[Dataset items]
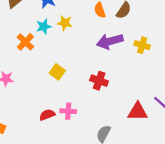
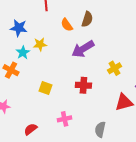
yellow cross: (142, 45) -> (115, 68), moved, turned -32
red semicircle: (47, 115) -> (31, 129), moved

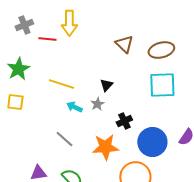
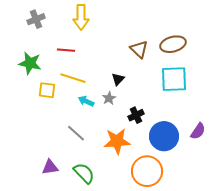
red line: (47, 39) -> (66, 50), moved
brown triangle: (124, 44) -> (139, 49), moved
green star: (18, 69) -> (30, 63), turned -30
yellow square: (15, 102) -> (47, 90), moved

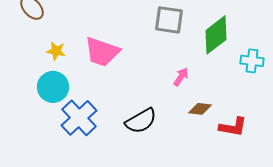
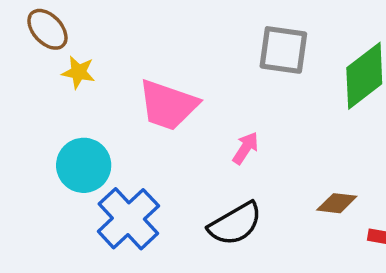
yellow star: (56, 51) -> (78, 72), moved
pink arrow: (181, 77) -> (246, 148), moved

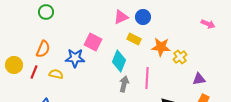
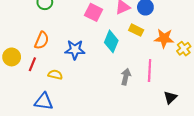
pink square: (93, 42) -> (94, 12), moved
cyan diamond: (119, 61) -> (111, 41), moved
yellow semicircle: (56, 74) -> (55, 75), moved

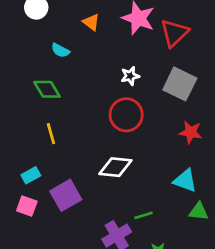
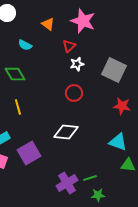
red triangle: (174, 33) -> (69, 46), moved, size x0.6
red circle: (126, 115) -> (74, 93), size x0.7
green line: (144, 215) -> (90, 178), moved

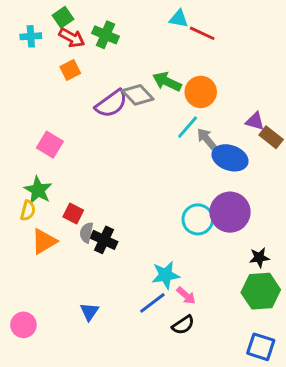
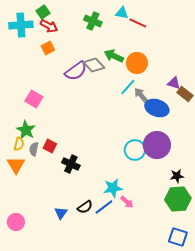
green cross: (105, 35) -> (93, 21), moved
cyan cross: (31, 36) -> (21, 25), size x1.6
gray semicircle: (86, 233) -> (34, 149), moved
orange triangle: (44, 241) -> (16, 165), moved, turned -30
black semicircle: (183, 325) -> (85, 207), moved

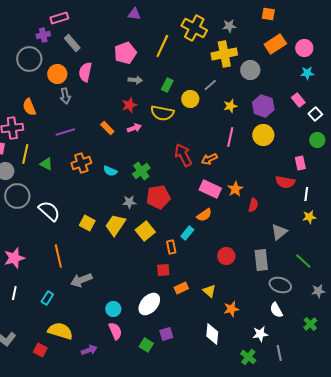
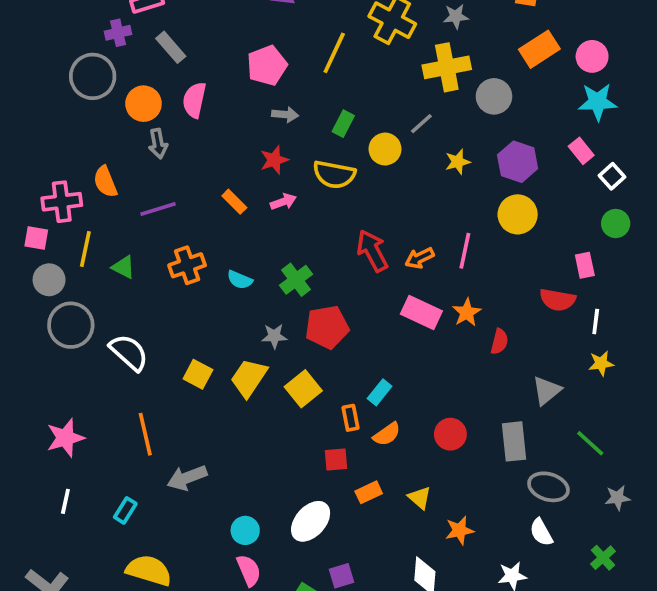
cyan star: (307, 73) -> (598, 102), size x1.5
orange semicircle: (29, 107) -> (105, 182), moved
pink line: (230, 137) -> (465, 251), moved
orange semicircle: (204, 215) -> (387, 434), moved

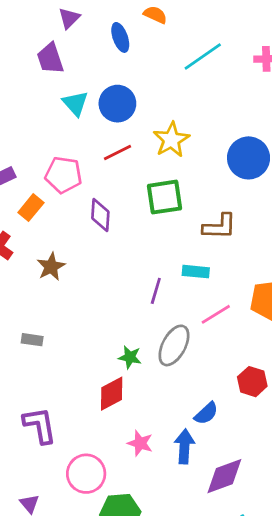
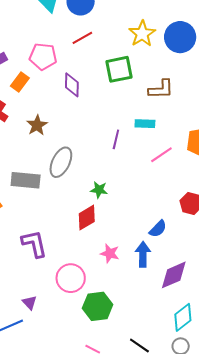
yellow star: (171, 140) -> (142, 34), moved
gray rectangle: (32, 340) -> (26, 180), size x1.8
gray ellipse: (174, 345) -> (61, 162), moved

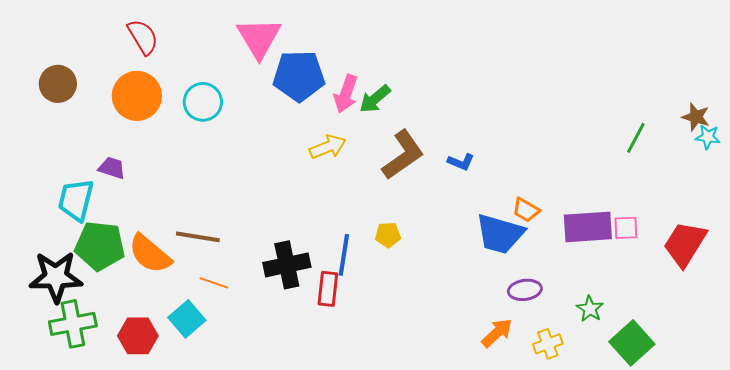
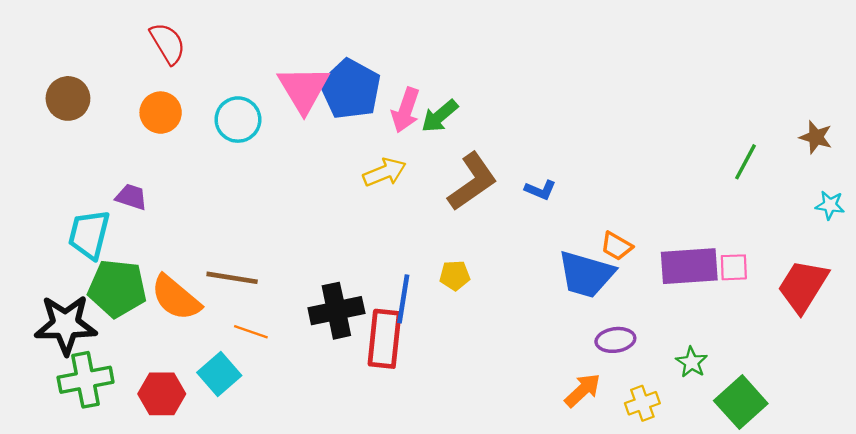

_WHAT IS EXPECTED_
Print all records verbatim, excluding pictures.

_YOUR SOLUTION_
yellow cross: (142, 45) -> (115, 68), moved, turned -32
red semicircle: (47, 115) -> (31, 129), moved

red line: (47, 39) -> (66, 50), moved
brown triangle: (124, 44) -> (139, 49), moved
green star: (18, 69) -> (30, 63), turned -30
yellow square: (15, 102) -> (47, 90), moved

yellow star: (56, 51) -> (78, 72), moved
pink arrow: (181, 77) -> (246, 148), moved

pink square: (93, 42) -> (94, 12), moved
cyan diamond: (119, 61) -> (111, 41), moved
yellow semicircle: (56, 74) -> (55, 75), moved

red triangle: (174, 33) -> (69, 46), moved, size x0.6
red circle: (126, 115) -> (74, 93), size x0.7
green line: (144, 215) -> (90, 178), moved

green cross: (105, 35) -> (93, 21), moved
cyan cross: (31, 36) -> (21, 25), size x1.6
gray semicircle: (86, 233) -> (34, 149), moved
orange triangle: (44, 241) -> (16, 165), moved, turned -30
black semicircle: (183, 325) -> (85, 207), moved

cyan star: (307, 73) -> (598, 102), size x1.5
orange semicircle: (29, 107) -> (105, 182), moved
pink line: (230, 137) -> (465, 251), moved
orange semicircle: (204, 215) -> (387, 434), moved

yellow star: (171, 140) -> (142, 34), moved
gray rectangle: (32, 340) -> (26, 180), size x1.8
gray ellipse: (174, 345) -> (61, 162), moved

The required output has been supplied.